→ Work request
Take the material below and reproduce, word for word, only the lines from the line with "(333, 448) = (771, 435): white" through the line with "(427, 211) = (536, 249): red".

→ Records
════════

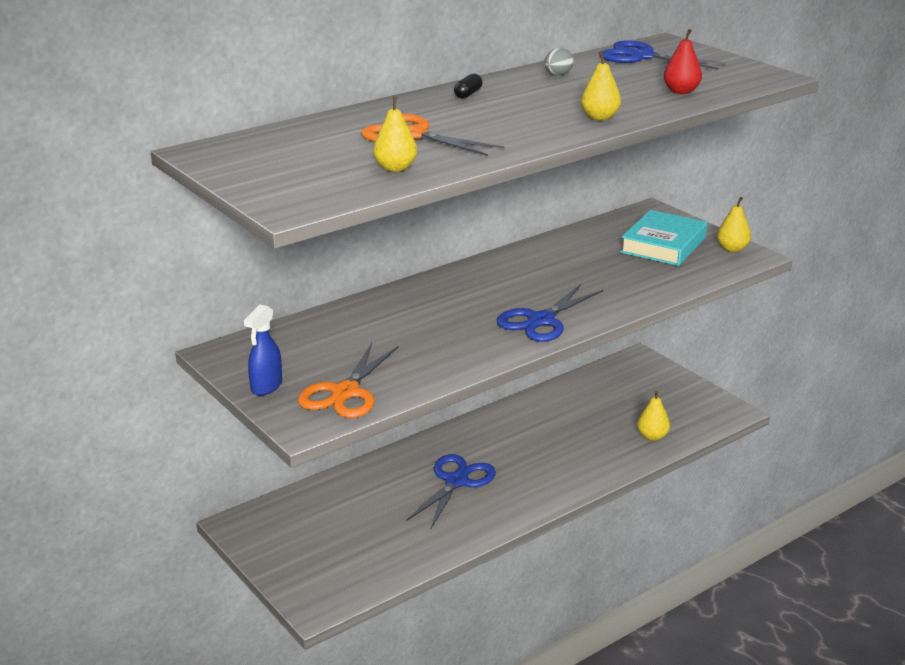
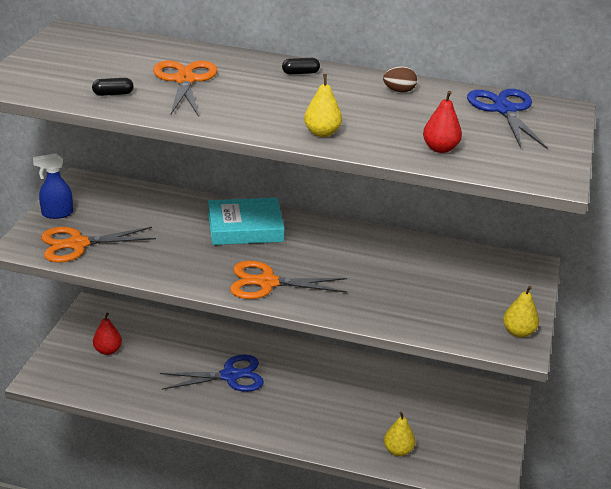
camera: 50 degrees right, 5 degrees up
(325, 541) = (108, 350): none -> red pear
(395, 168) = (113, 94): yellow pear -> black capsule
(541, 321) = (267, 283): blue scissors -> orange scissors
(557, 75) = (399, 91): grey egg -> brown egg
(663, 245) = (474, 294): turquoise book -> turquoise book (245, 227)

════════

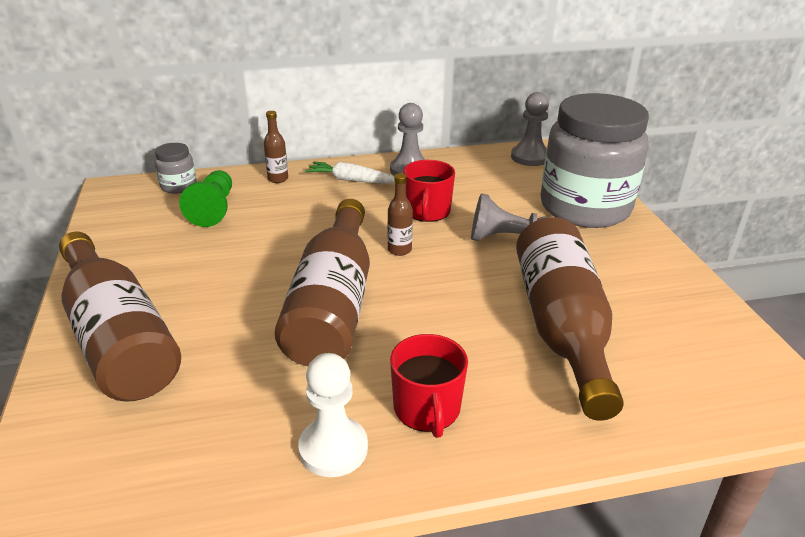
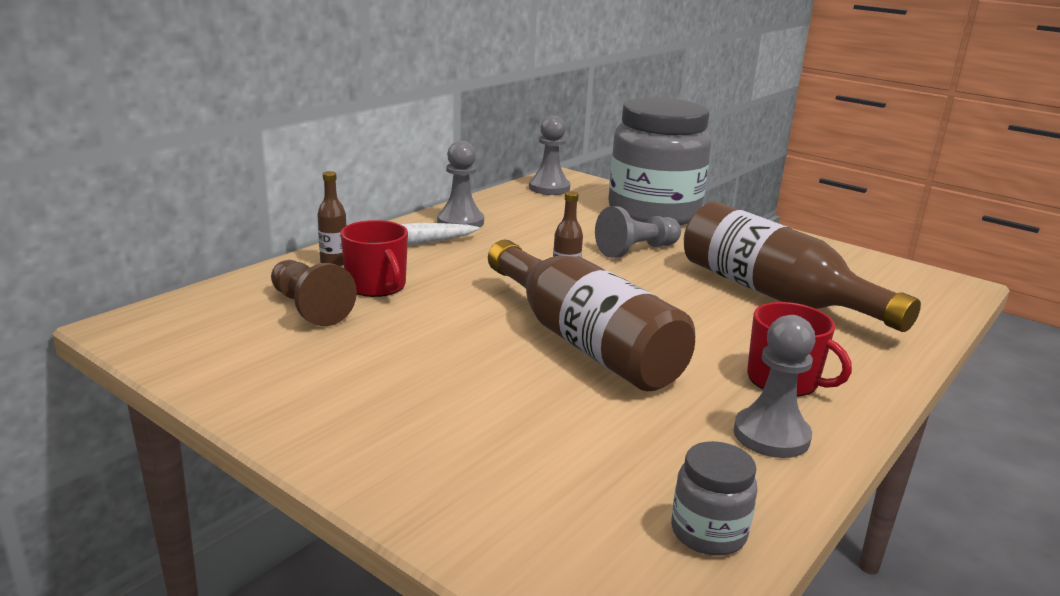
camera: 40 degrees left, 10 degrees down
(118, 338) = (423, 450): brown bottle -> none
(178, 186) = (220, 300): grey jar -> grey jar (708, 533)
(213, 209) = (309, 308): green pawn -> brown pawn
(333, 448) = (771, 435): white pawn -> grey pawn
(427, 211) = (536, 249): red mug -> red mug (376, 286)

════════

→ Answer space
(333, 448) = (771, 435): white pawn -> grey pawn
(427, 211) = (536, 249): red mug -> red mug (376, 286)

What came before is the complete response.